> [PROBLEM STATEMENT]
The answer must be exactly the lines from the one containing "BT pin RXD: 12 -> 13" through the end of the material, with both ends kept and no other lines.

> [EXERCISE DATA]
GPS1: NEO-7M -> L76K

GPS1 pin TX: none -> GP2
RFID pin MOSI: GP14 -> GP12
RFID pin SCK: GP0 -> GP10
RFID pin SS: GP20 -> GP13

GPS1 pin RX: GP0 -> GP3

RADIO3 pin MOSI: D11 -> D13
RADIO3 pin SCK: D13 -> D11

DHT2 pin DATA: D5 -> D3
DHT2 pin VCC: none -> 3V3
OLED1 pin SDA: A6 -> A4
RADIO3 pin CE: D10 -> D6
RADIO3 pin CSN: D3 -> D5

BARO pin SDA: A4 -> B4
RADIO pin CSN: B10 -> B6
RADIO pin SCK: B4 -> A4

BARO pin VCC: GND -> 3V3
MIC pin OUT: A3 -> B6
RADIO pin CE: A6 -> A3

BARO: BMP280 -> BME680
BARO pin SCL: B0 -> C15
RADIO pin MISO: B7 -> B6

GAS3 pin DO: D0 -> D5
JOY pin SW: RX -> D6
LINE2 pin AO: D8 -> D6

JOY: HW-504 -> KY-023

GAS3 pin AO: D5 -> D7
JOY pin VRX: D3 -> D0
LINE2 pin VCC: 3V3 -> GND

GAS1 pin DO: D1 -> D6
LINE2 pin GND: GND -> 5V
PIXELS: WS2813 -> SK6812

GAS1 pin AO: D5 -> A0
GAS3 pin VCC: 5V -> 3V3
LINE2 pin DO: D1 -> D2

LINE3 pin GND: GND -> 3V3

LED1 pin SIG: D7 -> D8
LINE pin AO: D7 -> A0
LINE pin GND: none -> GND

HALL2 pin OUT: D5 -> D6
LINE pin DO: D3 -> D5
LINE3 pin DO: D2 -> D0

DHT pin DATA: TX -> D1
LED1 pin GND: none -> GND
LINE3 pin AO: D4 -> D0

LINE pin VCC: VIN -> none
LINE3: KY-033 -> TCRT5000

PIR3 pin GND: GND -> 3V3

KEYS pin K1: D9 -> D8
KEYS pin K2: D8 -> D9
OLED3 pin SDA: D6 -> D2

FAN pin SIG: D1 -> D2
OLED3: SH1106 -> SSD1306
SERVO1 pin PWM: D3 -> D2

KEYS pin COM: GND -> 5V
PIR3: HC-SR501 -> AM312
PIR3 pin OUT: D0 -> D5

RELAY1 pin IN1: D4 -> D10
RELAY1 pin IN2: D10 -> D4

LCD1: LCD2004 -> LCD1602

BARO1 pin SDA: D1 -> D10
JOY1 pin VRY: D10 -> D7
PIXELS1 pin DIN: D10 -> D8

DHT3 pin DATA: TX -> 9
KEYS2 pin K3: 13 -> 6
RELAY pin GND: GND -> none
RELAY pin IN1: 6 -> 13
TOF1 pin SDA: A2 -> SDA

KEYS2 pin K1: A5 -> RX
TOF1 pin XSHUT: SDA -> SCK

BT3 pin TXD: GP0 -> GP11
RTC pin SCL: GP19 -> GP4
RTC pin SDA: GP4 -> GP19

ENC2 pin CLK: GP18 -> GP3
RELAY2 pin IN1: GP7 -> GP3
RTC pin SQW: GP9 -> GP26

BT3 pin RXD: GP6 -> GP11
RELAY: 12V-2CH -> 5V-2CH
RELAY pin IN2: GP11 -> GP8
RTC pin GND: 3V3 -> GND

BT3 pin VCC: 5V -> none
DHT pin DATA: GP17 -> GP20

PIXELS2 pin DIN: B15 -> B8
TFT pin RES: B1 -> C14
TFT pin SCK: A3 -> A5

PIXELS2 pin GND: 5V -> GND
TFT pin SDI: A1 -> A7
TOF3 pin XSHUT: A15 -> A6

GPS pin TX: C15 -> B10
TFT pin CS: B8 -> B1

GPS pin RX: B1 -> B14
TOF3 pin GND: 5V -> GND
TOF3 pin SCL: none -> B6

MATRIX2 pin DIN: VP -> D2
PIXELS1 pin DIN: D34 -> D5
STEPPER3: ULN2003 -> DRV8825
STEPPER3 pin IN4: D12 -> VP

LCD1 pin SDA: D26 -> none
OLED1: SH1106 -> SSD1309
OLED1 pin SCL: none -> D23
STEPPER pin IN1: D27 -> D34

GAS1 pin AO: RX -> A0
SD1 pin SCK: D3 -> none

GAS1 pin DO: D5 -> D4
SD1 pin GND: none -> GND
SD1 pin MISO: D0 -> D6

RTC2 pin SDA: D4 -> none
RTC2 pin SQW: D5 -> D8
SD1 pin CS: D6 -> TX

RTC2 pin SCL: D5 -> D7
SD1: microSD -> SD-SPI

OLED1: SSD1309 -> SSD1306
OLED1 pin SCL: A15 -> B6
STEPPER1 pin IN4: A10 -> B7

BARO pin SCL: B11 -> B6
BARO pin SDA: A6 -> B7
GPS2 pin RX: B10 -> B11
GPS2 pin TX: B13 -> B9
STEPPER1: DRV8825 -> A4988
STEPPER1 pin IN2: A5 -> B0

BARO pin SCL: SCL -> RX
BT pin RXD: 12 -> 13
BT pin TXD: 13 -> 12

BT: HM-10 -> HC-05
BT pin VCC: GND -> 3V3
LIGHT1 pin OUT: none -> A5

> [WORKED SOLUTION]
BT pin RXD: 12 -> 13
BT pin TXD: 13 -> 12

BT: HM-10 -> HC-05
BT pin VCC: GND -> 3V3
LIGHT1 pin OUT: none -> A5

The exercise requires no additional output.